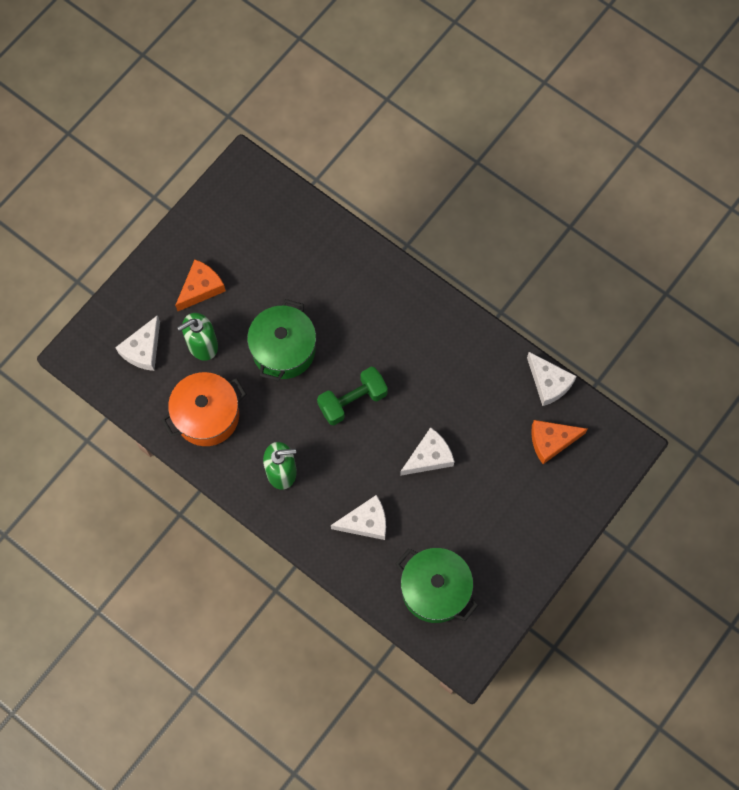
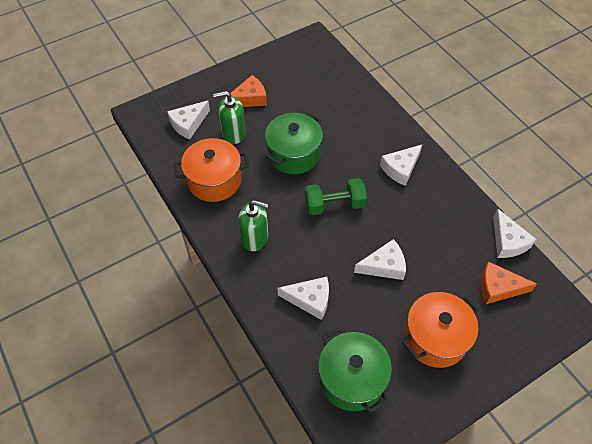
camera: 20 degrees right, 15 degrees down
(410, 328) = (400, 168): none -> white cheese
(503, 519) = (435, 338): none -> orange pot

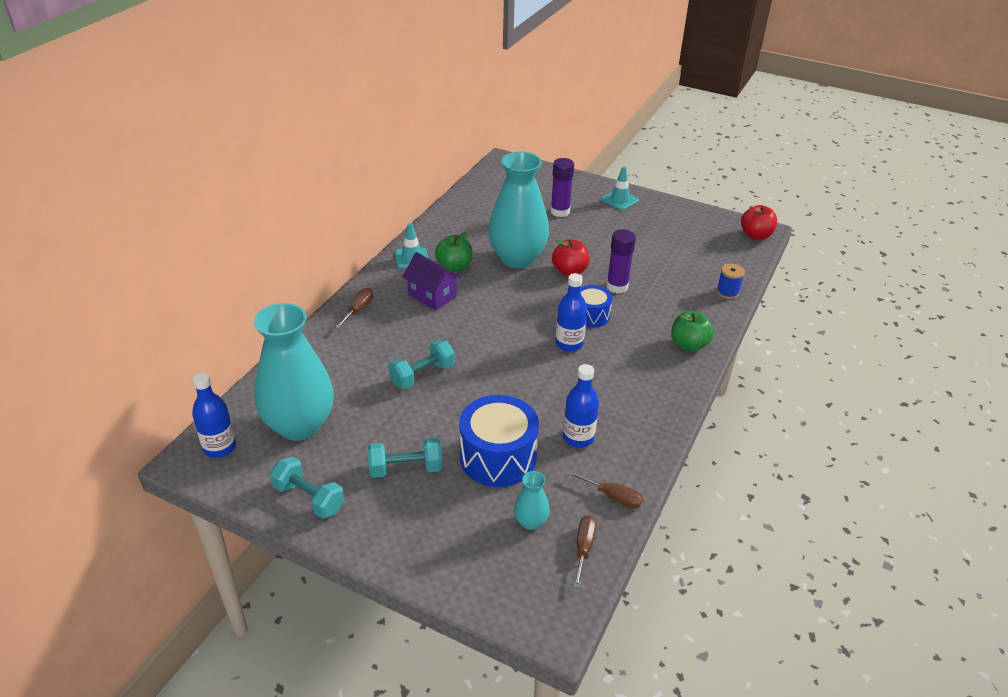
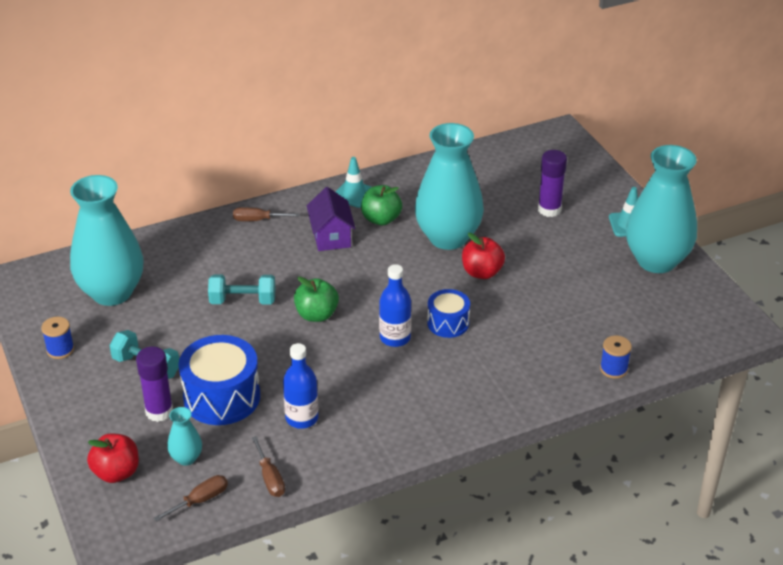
camera: 40 degrees right, 0 degrees up
(219, 447) = (44, 280): blue bottle -> none
(309, 498) = (60, 350): turquoise dumbbell -> blue spool
(358, 309) = (258, 220): brown screwdriver -> brown screwdriver turned 150 degrees counterclockwise
(617, 286) = (508, 309): purple glue stick -> purple glue stick (159, 411)
(664, 214) = (656, 261): none -> turquoise vase
(689, 345) = (503, 396): green apple -> green apple (316, 315)
(755, 235) = (730, 328): red apple -> red apple (116, 472)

------------------------

In the records above, find each line that holds the word "turquoise"; copy all such lines.

(309, 498) = (60, 350): turquoise dumbbell -> blue spool
(664, 214) = (656, 261): none -> turquoise vase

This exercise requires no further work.